(TASK BRIEF):
Write the records out again exactly, leaving no images in.

##### AVAILABLE DATA #####

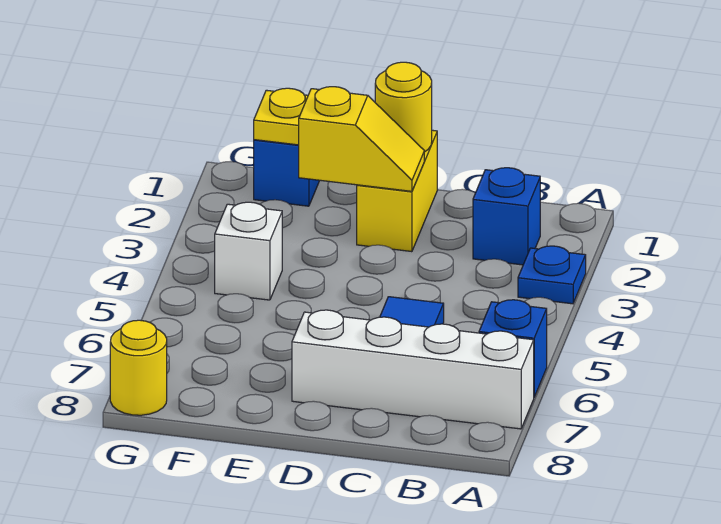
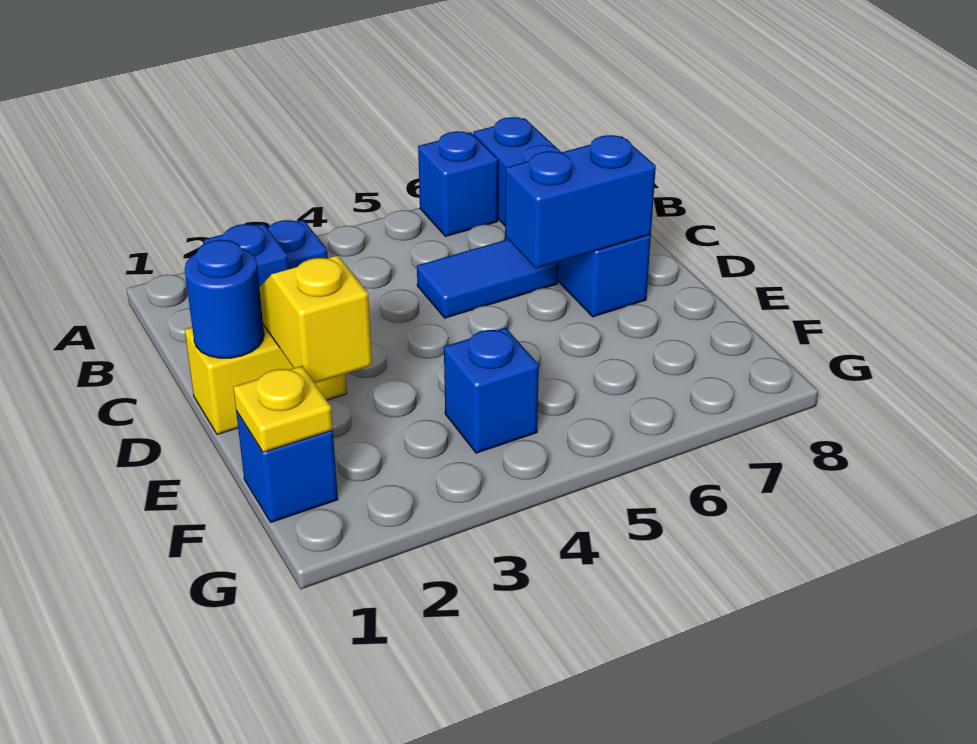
white brick A7:D7 level 1 -> blue brick A7:D7 level 1
yellow round brick D1 level 2 -> blue round brick D1 level 2
none -> blue brick D6:D7 level 2
white brick F4 level 1 -> blue brick F4 level 1
yellow round brick G8 level 1 -> none

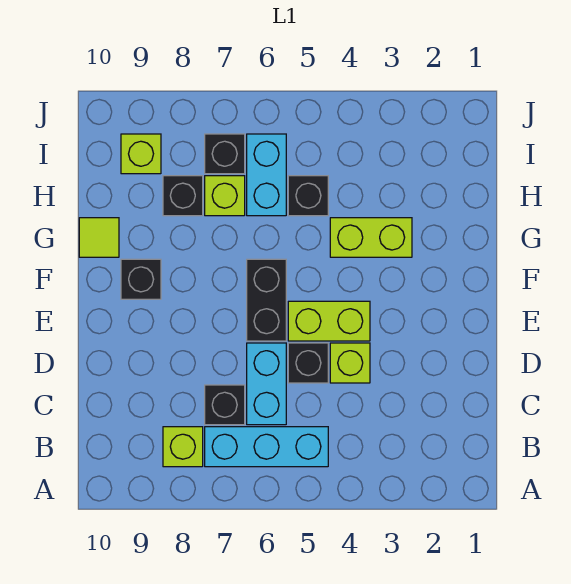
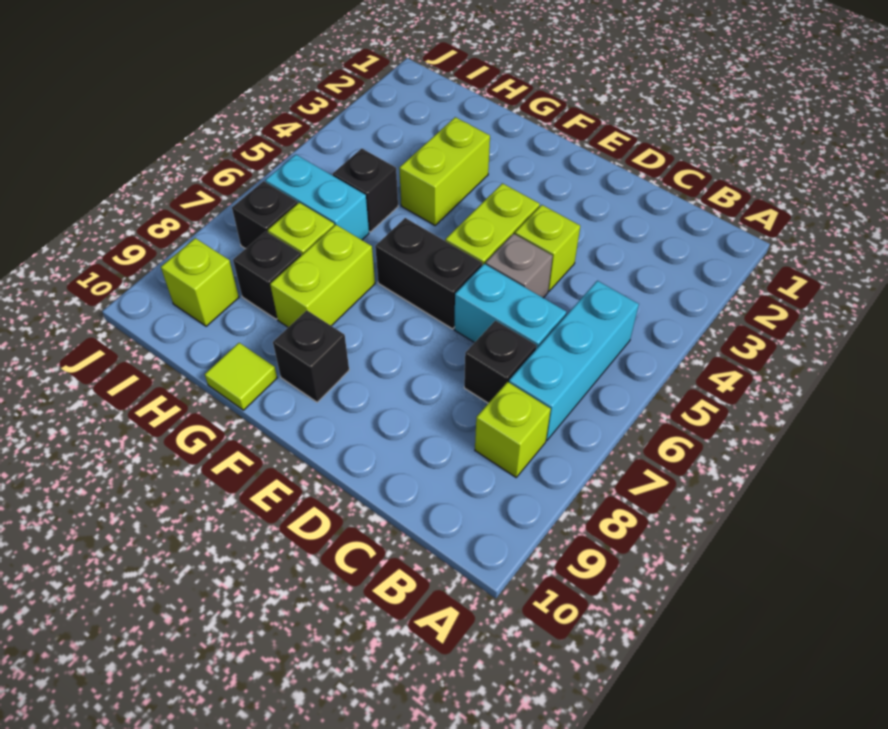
black brick D5 level 1 -> grey brick D5 level 1
none -> lime brick G7:G8 level 1

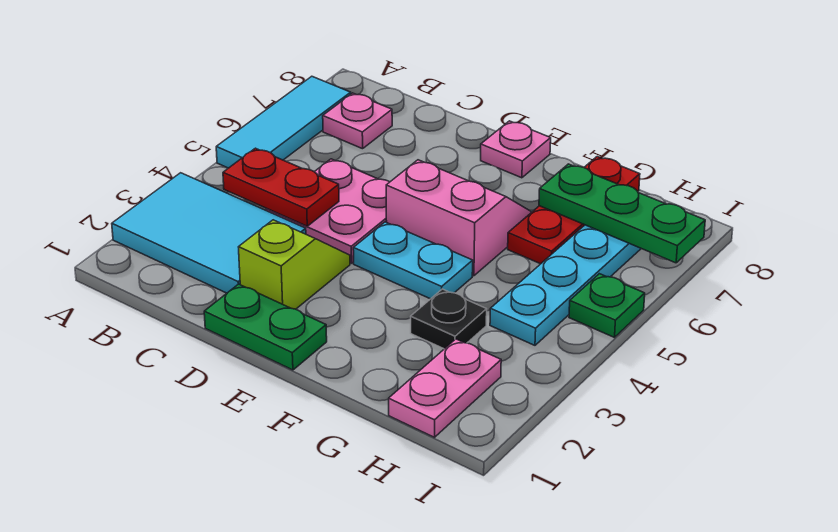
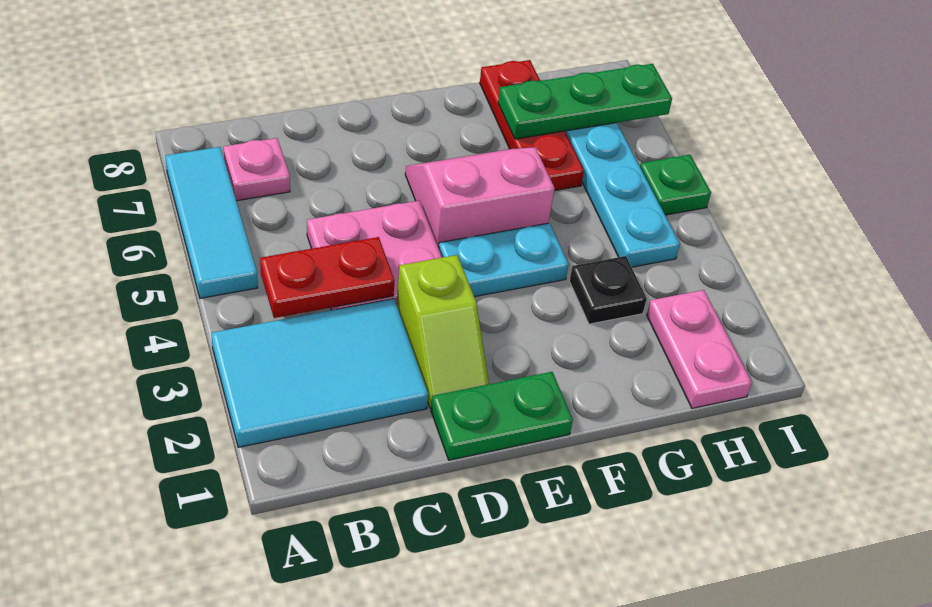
lime slope D2:D3 level 1 top 2 -> lime slope D2:D3 level 1 top 3
pink plate E8 level 1 -> none

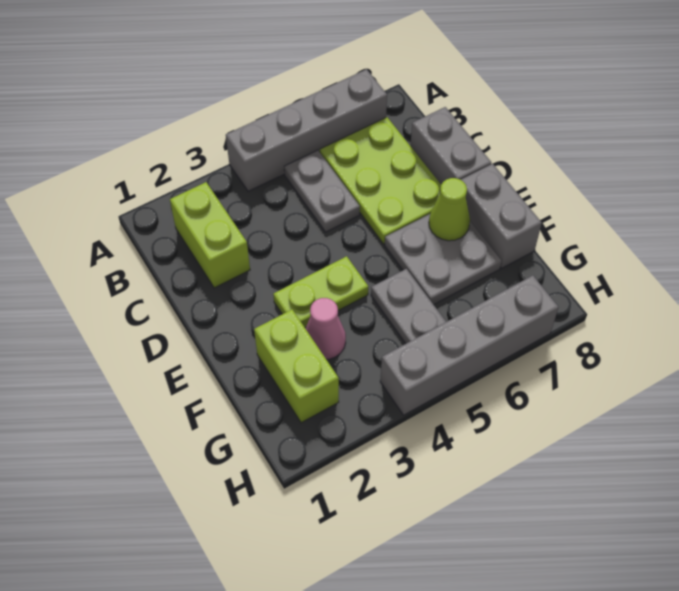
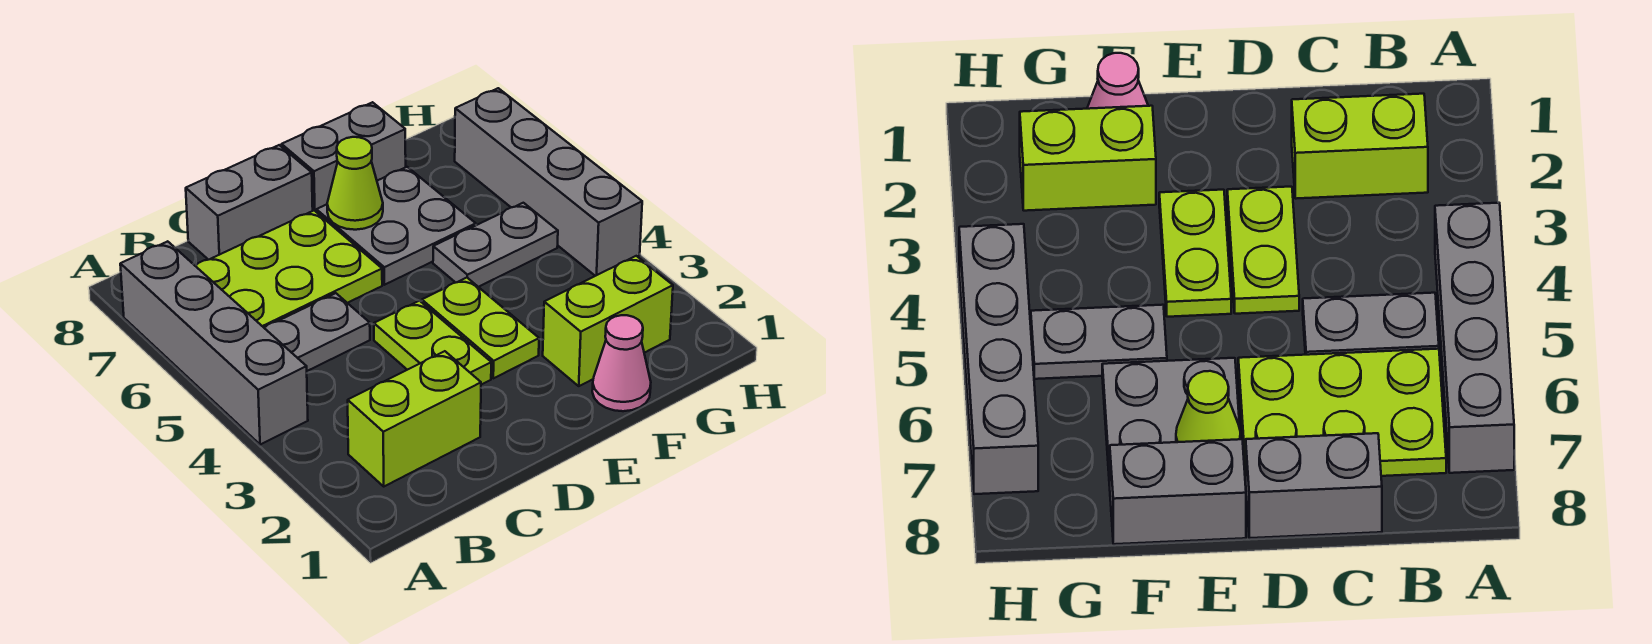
none -> lime plate D3:D4 level 1
pink cone F3 level 1 -> pink cone F1 level 1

#####

(WRITTEN RESPONSE):
white brick A7:D7 level 1 -> blue brick A7:D7 level 1
yellow round brick D1 level 2 -> blue round brick D1 level 2
none -> blue brick D6:D7 level 2
white brick F4 level 1 -> blue brick F4 level 1
yellow round brick G8 level 1 -> none

black brick D5 level 1 -> grey brick D5 level 1
none -> lime brick G7:G8 level 1

lime slope D2:D3 level 1 top 2 -> lime slope D2:D3 level 1 top 3
pink plate E8 level 1 -> none

none -> lime plate D3:D4 level 1
pink cone F3 level 1 -> pink cone F1 level 1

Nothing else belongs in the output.